-------- RECORDED DATA

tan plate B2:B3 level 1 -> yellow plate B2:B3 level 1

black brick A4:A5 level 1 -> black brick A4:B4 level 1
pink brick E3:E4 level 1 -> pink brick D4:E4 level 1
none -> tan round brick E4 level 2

----------------

• EXERCISE REQUIREMENTS: Repeat the listing exactly, keeping every word in place.

• TASK ANSWER:
tan plate B2:B3 level 1 -> yellow plate B2:B3 level 1

black brick A4:A5 level 1 -> black brick A4:B4 level 1
pink brick E3:E4 level 1 -> pink brick D4:E4 level 1
none -> tan round brick E4 level 2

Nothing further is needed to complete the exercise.